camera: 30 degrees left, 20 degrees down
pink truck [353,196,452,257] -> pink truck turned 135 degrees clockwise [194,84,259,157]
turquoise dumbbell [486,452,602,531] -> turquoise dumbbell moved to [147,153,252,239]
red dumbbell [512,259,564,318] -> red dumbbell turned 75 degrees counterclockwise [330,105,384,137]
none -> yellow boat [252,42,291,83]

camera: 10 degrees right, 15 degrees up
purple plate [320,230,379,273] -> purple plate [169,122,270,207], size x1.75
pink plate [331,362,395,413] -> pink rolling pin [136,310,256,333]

_ _ _

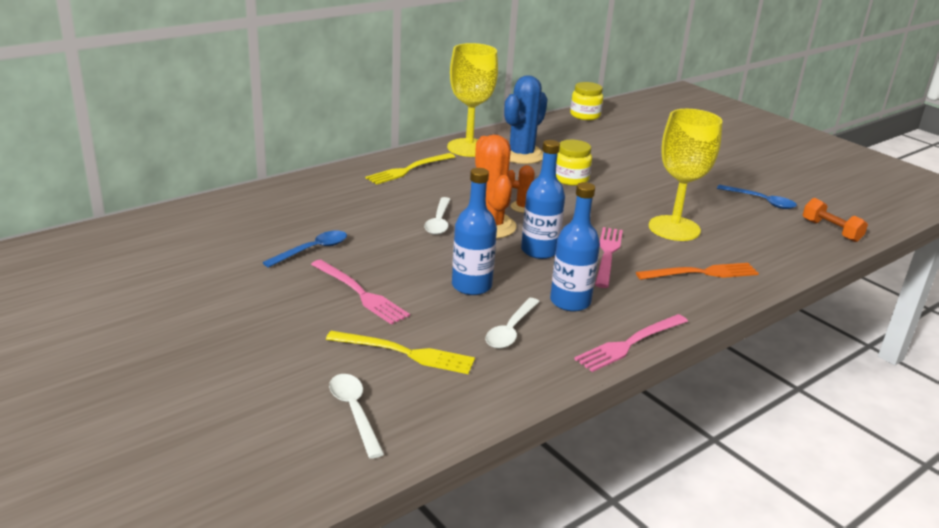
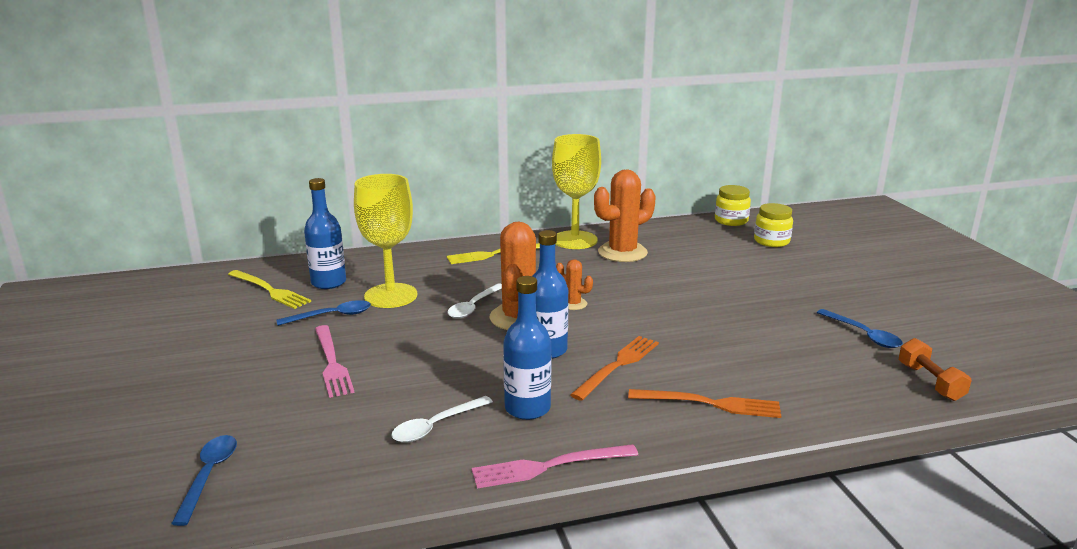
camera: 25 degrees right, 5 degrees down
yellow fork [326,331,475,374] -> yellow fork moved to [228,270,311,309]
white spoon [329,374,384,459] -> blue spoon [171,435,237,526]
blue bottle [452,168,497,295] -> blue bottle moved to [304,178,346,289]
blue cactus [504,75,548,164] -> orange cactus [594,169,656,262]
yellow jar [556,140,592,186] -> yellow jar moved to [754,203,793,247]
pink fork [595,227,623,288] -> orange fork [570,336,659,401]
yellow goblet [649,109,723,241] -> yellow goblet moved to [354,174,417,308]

_ _ _

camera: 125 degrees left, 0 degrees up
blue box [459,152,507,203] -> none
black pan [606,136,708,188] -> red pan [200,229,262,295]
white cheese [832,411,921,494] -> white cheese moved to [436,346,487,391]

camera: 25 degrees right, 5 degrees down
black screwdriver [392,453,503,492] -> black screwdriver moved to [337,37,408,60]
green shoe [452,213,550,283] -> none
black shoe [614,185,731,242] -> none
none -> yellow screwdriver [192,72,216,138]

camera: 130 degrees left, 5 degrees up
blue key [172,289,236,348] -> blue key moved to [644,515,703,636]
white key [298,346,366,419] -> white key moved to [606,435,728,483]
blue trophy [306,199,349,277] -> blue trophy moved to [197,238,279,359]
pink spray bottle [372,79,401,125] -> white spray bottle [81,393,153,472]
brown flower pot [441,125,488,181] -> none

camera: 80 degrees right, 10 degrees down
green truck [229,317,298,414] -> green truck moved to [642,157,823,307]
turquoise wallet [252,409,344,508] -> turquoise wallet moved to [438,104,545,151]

_ _ _

§ Work to complete:
Look through the entries above. Copy out every line holding the word "black".

§ Answer box:
black pan [606,136,708,188] -> red pan [200,229,262,295]
black screwdriver [392,453,503,492] -> black screwdriver moved to [337,37,408,60]
black shoe [614,185,731,242] -> none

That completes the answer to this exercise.